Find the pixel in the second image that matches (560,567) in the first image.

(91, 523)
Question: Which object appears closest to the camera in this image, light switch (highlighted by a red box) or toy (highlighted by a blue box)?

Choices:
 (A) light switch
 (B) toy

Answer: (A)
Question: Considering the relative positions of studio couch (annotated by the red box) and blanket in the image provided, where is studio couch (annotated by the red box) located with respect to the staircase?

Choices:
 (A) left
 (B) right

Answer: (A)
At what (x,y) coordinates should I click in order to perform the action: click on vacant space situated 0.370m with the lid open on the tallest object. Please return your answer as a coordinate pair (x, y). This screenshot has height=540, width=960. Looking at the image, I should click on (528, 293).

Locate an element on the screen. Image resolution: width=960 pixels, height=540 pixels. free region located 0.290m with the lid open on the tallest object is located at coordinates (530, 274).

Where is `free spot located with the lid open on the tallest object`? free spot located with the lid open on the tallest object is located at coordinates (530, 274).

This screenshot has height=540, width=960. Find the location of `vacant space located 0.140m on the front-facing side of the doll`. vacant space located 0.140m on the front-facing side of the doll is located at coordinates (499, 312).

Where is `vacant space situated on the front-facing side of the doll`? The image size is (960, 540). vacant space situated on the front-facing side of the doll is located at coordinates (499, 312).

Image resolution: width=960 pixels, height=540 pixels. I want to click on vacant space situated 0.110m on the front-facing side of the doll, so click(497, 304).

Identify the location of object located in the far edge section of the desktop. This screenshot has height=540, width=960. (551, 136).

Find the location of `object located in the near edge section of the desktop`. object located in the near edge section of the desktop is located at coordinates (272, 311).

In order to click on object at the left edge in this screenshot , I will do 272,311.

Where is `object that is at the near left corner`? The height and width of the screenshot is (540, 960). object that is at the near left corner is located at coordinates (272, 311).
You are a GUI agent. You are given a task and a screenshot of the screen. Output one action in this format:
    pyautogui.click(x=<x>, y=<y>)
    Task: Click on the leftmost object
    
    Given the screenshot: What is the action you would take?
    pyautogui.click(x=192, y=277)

### What the task asks
Find each line in the rows above that contains the word "vacant" and copy those lines out in full. Case counts.

### Exercise answer
At what (x,y) coordinates should I click in order to perform the action: click on vacant space situated 0.370m with the lid open on the tallest object. Please return your answer as a coordinate pair (x, y). This screenshot has height=540, width=960. Looking at the image, I should click on (528, 293).
This screenshot has height=540, width=960. Find the location of `vacant space located 0.140m on the front-facing side of the doll`. vacant space located 0.140m on the front-facing side of the doll is located at coordinates (499, 312).
Where is `vacant space situated on the front-facing side of the doll`? The image size is (960, 540). vacant space situated on the front-facing side of the doll is located at coordinates (499, 312).
Image resolution: width=960 pixels, height=540 pixels. I want to click on vacant space situated 0.110m on the front-facing side of the doll, so click(497, 304).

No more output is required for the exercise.